__Task instructions__
Each record below should be returned word for word, with no pictures included.

** Opening Material provided block **

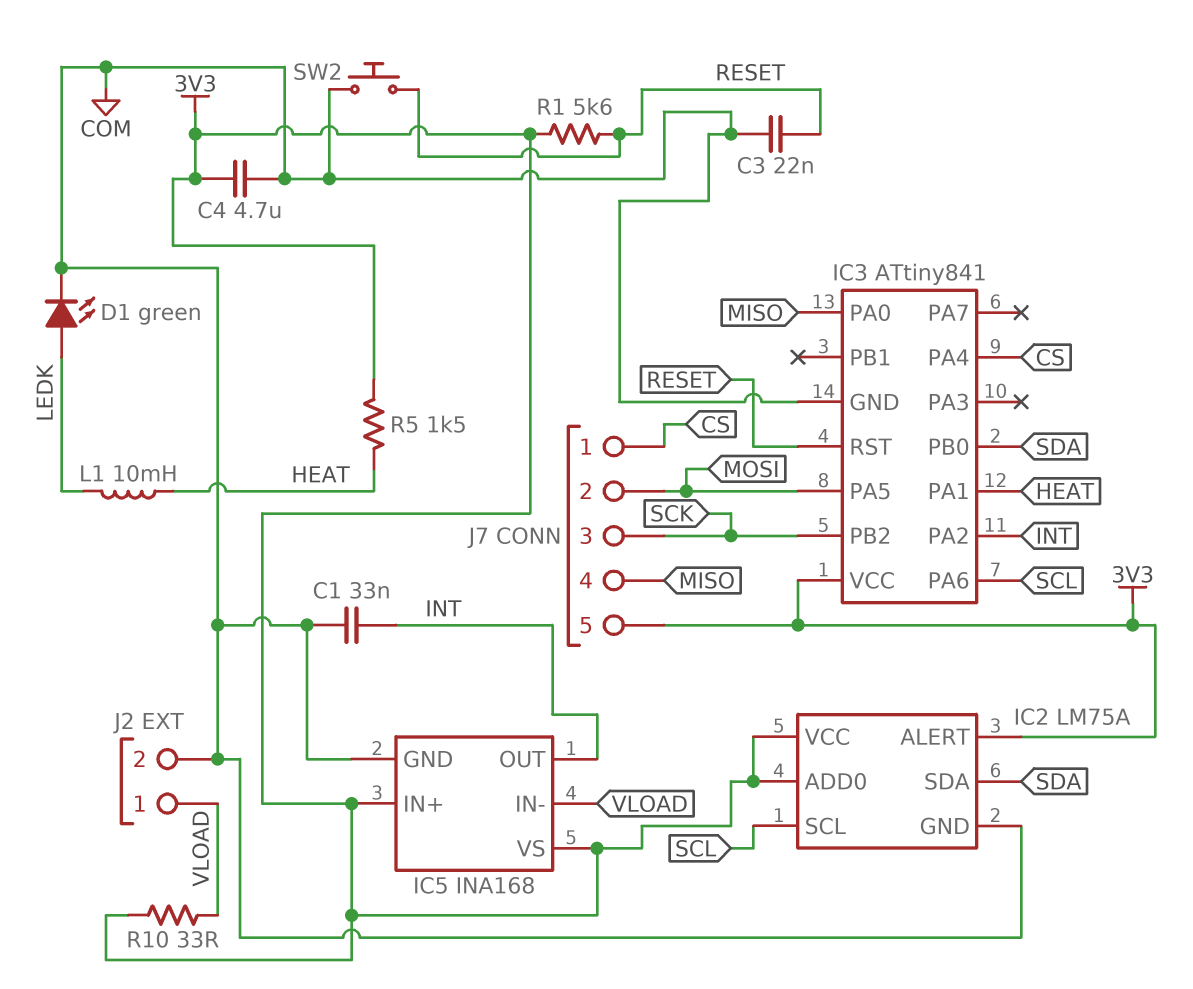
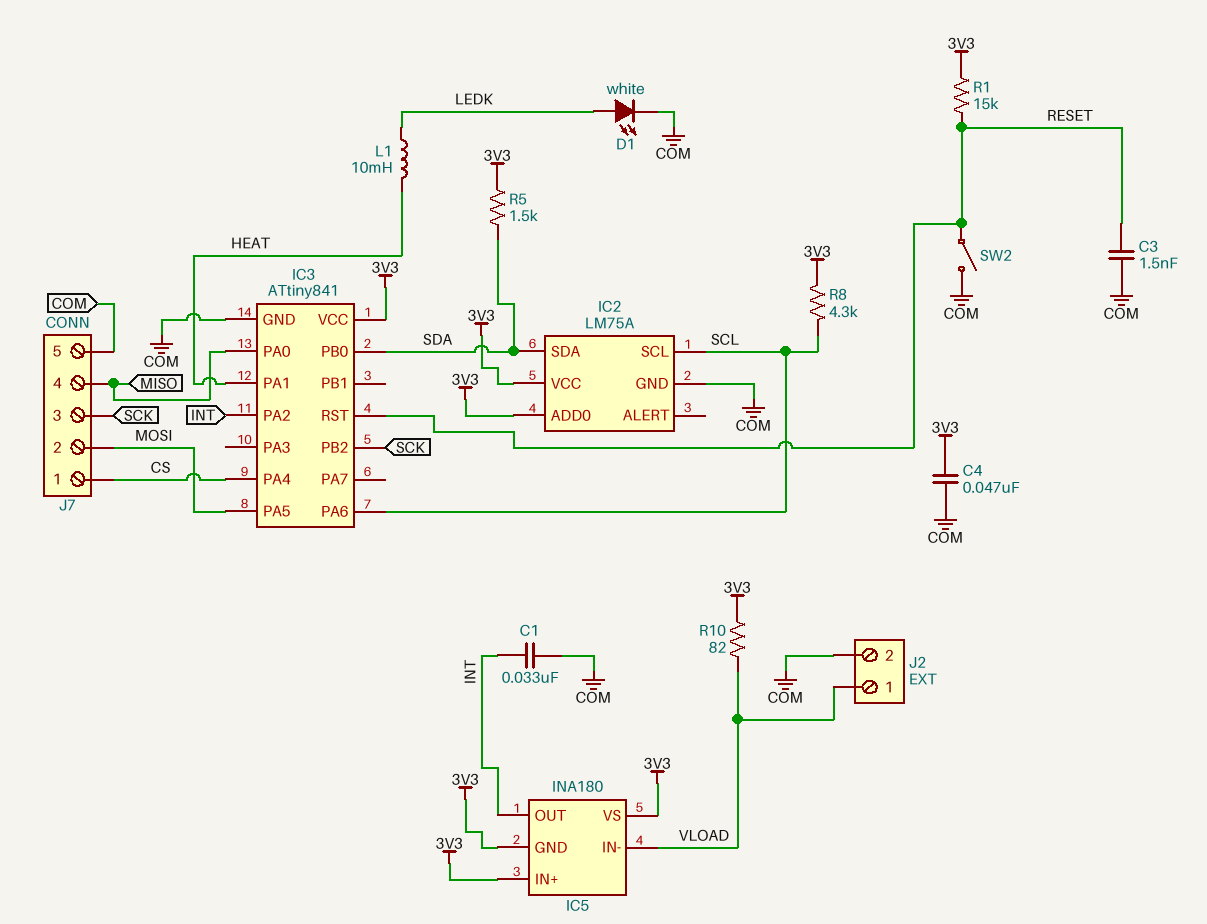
C3: 22nF (COM, RESET) -> 1.5nF (COM, RESET)
C4: 4.7uF (3V3, COM) -> 47nF (3V3, COM)
D1: LED green (A LEDK, K COM) -> LED white (A LEDK, K COM)
IC2 pin ALERT: 3V3 -> none
IC5: INA168 -> INA180
IC5 pin GND: COM -> 3V3
J7 pin 5: 3V3 -> COM
R1: 5.6k (3V3, RESET) -> 15k (3V3, RESET)
R5: 1.5k (3V3, HEAT) -> 1.5k (3V3, SDA)
R8: none -> 4.3k (3V3, SCL)
R10: 33 (3V3, VLOAD) -> 82 (3V3, VLOAD)
SW2: button (COM, RESET) -> switch (COM, RESET)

** Closing Material provided block **

__Output for this exercise__
C3: 22nF (COM, RESET) -> 1.5nF (COM, RESET)
C4: 4.7uF (3V3, COM) -> 47nF (3V3, COM)
D1: LED green (A LEDK, K COM) -> LED white (A LEDK, K COM)
IC2 pin ALERT: 3V3 -> none
IC5: INA168 -> INA180
IC5 pin GND: COM -> 3V3
J7 pin 5: 3V3 -> COM
R1: 5.6k (3V3, RESET) -> 15k (3V3, RESET)
R5: 1.5k (3V3, HEAT) -> 1.5k (3V3, SDA)
R8: none -> 4.3k (3V3, SCL)
R10: 33 (3V3, VLOAD) -> 82 (3V3, VLOAD)
SW2: button (COM, RESET) -> switch (COM, RESET)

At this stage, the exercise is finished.